---------- Provided information

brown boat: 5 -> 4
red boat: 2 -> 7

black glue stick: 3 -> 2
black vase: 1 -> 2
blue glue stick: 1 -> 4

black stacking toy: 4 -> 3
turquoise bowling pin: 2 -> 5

--------------------
---------- Provided information

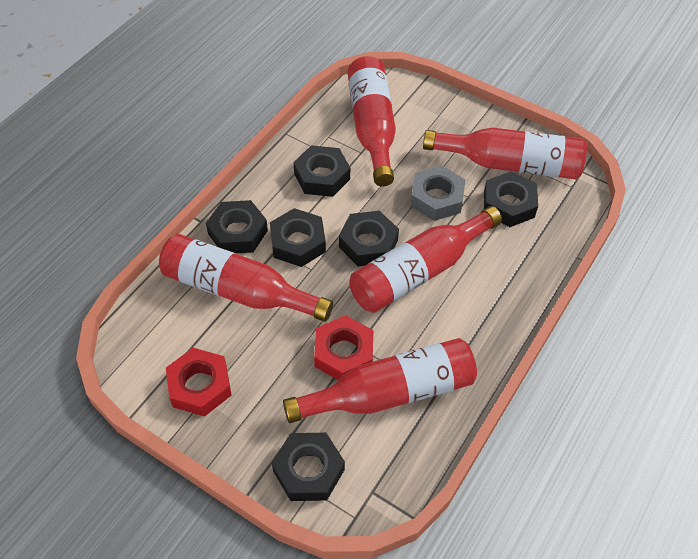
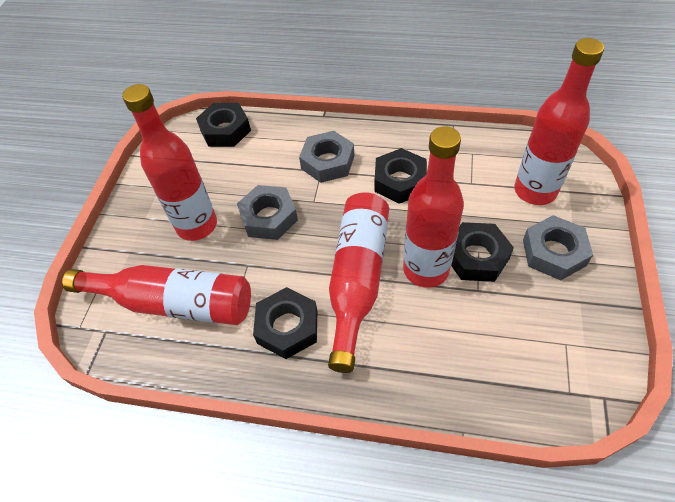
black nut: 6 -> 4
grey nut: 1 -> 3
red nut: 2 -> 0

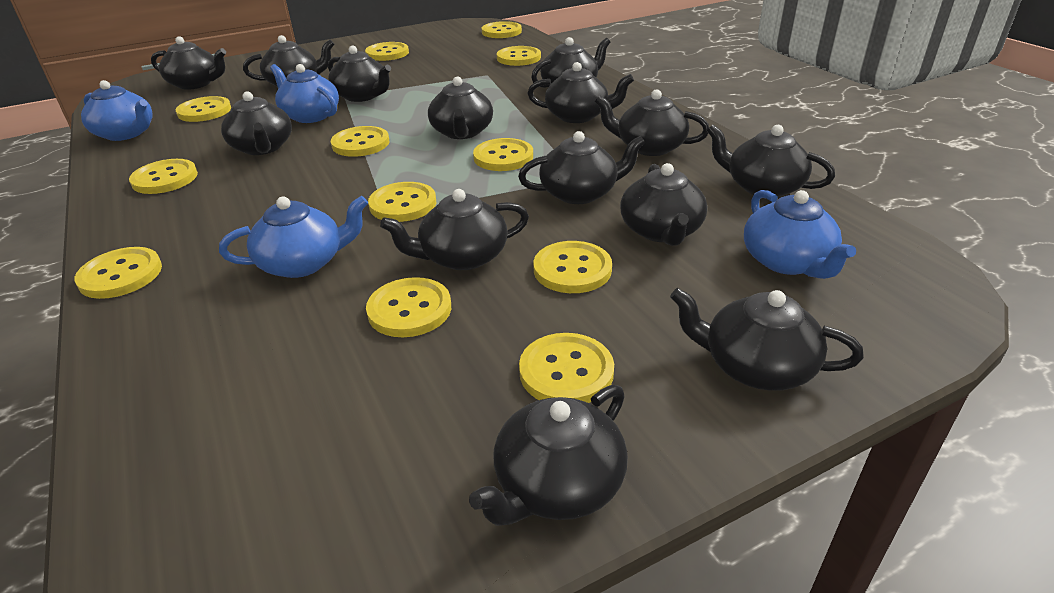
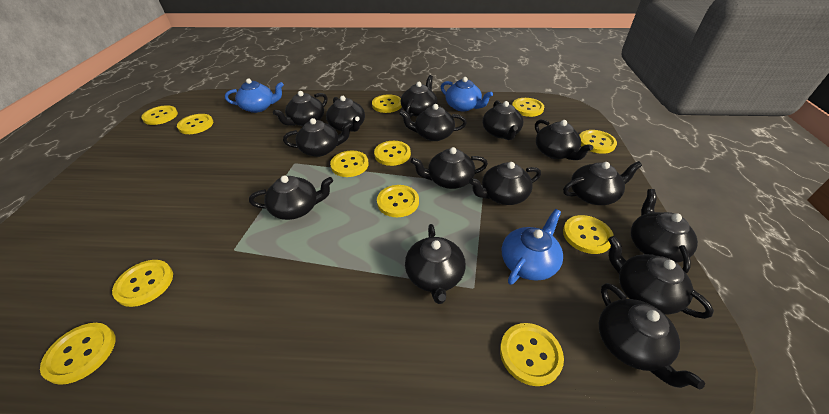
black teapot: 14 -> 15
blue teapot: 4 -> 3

--------------------
---------- Provided information

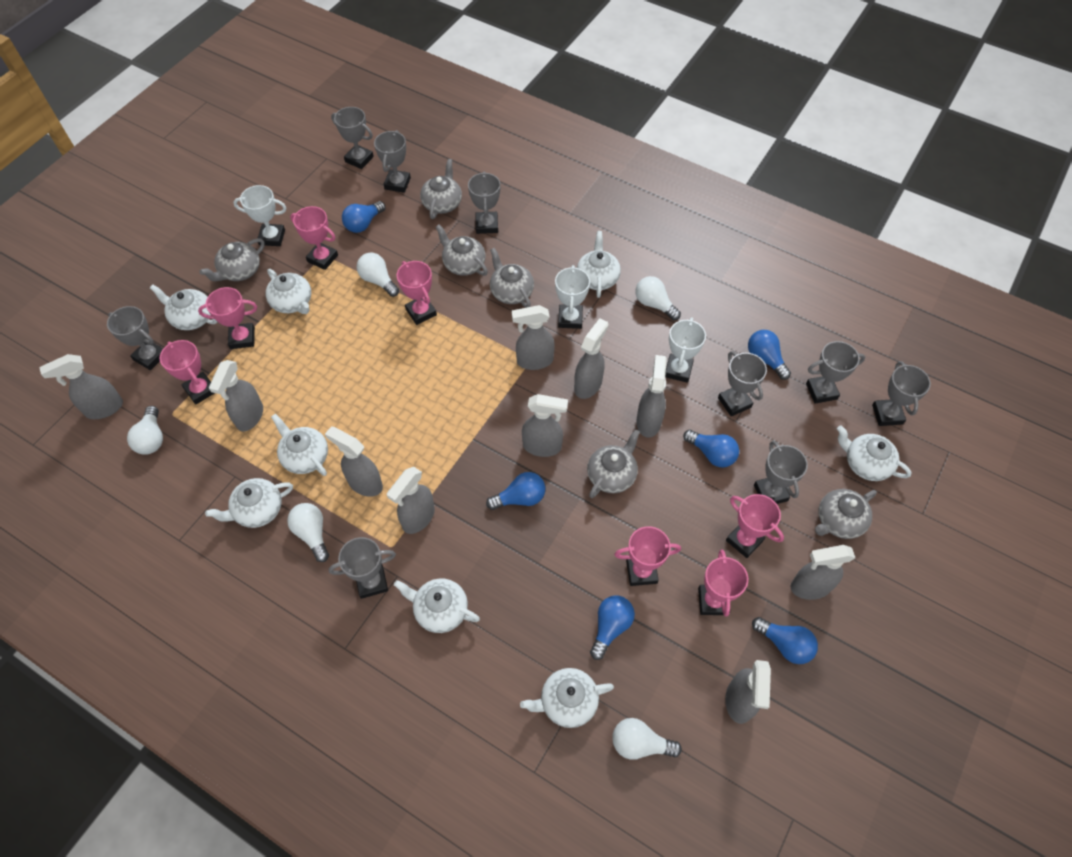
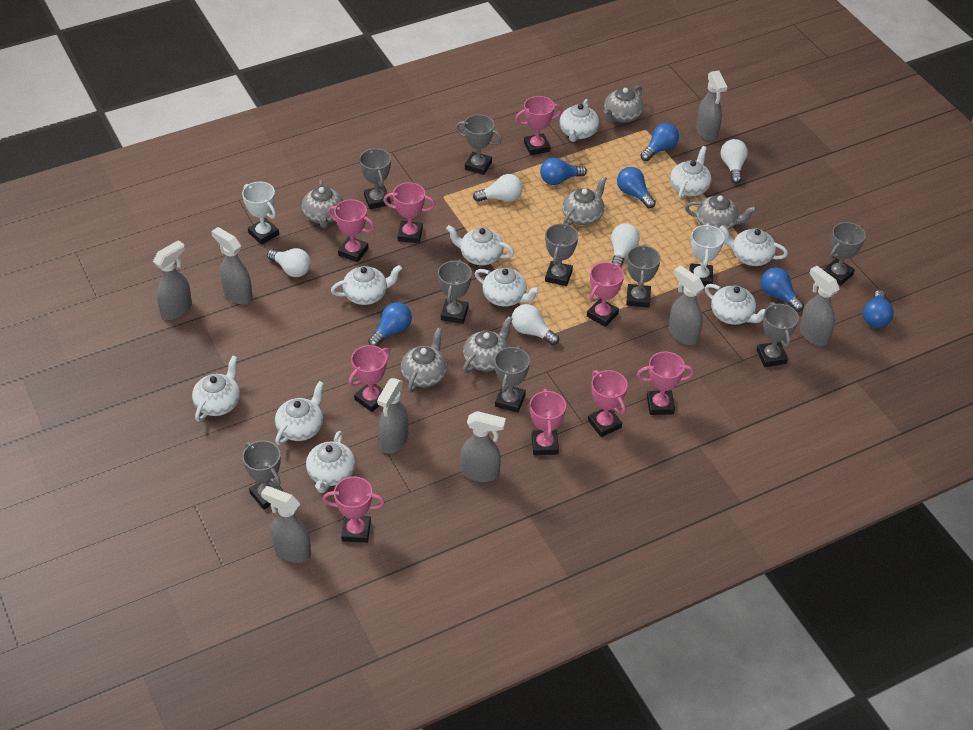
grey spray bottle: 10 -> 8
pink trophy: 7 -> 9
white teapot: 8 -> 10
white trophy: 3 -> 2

--------------------

Line for line, output the entries above from the line with "black nut: 6 -> 4" to the line with "blue teapot: 4 -> 3", both included, and nothing more. Skip pictures.

* Result for this exercise
black nut: 6 -> 4
grey nut: 1 -> 3
red nut: 2 -> 0

black teapot: 14 -> 15
blue teapot: 4 -> 3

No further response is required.